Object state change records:

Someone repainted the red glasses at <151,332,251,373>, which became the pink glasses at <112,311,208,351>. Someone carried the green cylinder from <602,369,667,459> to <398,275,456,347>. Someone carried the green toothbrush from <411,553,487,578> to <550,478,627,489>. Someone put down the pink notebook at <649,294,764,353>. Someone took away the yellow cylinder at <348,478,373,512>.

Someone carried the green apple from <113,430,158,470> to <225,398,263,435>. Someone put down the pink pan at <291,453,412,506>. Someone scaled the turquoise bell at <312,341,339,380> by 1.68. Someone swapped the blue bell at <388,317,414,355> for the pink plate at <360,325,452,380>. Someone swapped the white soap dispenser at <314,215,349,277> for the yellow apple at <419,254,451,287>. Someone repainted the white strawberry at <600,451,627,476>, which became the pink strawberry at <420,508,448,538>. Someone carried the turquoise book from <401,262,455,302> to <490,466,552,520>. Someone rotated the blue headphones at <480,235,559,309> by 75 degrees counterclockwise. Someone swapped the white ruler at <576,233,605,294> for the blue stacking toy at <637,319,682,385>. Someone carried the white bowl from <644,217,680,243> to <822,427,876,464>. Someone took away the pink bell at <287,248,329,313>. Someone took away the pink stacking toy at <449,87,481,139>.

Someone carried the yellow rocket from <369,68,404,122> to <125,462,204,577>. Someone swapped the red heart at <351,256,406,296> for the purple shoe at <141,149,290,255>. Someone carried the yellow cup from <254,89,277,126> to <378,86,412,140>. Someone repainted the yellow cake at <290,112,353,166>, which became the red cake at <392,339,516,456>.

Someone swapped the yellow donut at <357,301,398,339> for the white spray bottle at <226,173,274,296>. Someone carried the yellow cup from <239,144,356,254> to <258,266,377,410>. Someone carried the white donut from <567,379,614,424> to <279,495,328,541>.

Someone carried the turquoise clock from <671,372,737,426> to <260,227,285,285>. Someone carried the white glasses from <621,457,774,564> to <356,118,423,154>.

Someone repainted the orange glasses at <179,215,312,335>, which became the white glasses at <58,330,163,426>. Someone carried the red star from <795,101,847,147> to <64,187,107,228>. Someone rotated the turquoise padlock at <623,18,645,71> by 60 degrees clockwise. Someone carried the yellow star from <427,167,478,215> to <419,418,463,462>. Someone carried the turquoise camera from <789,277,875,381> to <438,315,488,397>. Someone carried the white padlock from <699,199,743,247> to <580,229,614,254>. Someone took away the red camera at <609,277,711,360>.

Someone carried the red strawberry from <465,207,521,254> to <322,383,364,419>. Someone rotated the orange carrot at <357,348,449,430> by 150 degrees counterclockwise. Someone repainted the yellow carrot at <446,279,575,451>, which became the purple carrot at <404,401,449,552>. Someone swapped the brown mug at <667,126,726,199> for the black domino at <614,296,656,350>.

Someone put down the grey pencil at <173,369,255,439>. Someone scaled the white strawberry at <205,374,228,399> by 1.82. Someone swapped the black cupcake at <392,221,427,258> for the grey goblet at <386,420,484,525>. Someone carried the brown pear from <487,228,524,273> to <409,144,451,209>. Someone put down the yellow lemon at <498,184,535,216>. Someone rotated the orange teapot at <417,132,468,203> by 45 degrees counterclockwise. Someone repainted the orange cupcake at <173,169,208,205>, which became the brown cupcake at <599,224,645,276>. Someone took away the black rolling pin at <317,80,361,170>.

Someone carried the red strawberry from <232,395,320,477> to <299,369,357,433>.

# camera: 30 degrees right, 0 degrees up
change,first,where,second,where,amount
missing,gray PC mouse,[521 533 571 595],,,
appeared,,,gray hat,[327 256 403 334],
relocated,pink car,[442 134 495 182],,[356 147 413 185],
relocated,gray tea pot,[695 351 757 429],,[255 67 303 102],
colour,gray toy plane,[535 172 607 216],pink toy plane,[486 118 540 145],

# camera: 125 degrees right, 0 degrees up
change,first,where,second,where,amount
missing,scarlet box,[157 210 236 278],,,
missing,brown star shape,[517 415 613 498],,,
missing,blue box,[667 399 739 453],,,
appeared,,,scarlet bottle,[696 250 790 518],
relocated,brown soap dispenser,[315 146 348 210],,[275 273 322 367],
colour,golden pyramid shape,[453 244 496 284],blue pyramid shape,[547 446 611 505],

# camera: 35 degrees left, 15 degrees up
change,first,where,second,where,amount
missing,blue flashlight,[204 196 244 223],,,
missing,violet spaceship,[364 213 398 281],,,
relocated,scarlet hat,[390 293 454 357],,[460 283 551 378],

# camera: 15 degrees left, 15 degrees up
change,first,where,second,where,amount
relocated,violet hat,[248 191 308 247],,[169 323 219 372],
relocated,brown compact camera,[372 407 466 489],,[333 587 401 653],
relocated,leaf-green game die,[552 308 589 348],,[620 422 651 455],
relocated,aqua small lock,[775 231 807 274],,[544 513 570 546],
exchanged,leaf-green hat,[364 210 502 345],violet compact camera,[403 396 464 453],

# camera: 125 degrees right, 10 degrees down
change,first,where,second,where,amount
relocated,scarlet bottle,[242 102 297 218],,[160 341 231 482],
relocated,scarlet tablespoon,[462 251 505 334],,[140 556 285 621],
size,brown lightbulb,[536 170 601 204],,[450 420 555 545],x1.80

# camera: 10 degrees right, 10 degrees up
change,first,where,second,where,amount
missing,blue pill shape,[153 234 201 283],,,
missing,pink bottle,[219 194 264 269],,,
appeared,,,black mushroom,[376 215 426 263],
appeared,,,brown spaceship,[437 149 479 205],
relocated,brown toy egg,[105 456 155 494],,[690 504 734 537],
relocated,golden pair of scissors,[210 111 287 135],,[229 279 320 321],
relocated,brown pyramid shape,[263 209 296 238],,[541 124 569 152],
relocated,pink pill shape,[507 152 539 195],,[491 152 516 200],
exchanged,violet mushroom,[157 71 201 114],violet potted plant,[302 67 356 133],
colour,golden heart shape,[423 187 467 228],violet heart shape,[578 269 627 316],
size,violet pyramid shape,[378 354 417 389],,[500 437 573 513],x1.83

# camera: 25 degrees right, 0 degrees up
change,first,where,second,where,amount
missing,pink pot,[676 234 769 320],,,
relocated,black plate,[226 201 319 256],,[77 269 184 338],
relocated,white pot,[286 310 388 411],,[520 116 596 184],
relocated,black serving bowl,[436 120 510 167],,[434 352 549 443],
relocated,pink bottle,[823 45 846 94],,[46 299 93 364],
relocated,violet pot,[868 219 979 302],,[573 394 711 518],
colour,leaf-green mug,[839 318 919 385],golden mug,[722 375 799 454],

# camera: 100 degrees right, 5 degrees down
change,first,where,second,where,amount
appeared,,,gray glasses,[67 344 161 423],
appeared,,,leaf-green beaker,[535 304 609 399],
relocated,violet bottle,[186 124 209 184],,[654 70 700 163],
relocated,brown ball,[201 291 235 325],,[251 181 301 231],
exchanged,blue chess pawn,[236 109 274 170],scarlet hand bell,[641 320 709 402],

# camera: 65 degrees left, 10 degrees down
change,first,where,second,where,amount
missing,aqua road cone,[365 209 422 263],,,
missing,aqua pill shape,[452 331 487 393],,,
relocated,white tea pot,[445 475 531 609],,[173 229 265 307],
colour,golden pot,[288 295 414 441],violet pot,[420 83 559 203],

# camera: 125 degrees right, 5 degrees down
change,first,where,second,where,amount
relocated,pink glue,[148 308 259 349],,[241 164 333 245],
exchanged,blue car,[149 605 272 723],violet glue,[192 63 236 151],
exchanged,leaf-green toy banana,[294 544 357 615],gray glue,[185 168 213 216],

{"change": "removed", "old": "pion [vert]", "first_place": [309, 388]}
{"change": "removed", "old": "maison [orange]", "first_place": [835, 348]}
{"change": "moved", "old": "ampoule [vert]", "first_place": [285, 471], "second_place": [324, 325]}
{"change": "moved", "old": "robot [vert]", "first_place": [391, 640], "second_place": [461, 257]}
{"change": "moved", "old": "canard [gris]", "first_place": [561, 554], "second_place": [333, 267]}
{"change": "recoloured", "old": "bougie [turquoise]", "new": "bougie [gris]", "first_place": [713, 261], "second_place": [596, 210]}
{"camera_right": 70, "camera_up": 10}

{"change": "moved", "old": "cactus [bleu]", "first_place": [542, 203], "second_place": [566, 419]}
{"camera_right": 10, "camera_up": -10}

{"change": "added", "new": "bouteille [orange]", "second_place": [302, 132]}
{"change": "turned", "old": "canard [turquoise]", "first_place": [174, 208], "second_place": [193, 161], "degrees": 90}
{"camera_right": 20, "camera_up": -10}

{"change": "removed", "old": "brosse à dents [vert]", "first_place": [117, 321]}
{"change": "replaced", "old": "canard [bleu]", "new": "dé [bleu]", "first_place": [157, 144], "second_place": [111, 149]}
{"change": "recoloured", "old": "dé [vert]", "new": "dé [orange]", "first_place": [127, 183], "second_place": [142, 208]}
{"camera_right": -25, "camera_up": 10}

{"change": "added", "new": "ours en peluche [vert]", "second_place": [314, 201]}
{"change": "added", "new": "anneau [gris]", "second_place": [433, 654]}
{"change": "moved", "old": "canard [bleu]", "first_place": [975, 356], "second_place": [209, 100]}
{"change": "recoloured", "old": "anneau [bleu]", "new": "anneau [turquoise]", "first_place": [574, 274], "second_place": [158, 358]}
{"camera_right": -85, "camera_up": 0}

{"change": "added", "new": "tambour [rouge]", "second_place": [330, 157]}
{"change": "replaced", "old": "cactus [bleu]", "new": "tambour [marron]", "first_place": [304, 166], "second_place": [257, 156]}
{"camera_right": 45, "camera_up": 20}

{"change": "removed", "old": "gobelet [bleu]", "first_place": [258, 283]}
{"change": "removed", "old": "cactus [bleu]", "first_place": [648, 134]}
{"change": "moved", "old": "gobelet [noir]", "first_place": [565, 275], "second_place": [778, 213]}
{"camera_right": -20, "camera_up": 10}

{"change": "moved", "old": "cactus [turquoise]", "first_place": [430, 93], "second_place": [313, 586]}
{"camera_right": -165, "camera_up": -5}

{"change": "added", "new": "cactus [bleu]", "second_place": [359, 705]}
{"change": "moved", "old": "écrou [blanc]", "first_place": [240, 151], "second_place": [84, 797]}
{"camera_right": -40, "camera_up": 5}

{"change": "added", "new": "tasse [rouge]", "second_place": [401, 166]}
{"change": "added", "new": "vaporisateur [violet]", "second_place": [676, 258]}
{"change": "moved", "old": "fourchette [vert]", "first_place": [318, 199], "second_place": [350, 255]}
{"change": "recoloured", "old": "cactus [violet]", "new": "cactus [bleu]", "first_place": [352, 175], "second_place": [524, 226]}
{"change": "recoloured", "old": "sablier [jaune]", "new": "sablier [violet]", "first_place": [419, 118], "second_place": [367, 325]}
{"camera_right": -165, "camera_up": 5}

▶ _What the exercise asks_
Reproduce exactly the lines above from the line with "relocated,pink car,[442 134" to the line with "relocated,gray tea pot,[695", including both, and add nothing.

▶ _Answer area_
relocated,pink car,[442 134 495 182],,[356 147 413 185],
relocated,gray tea pot,[695 351 757 429],,[255 67 303 102],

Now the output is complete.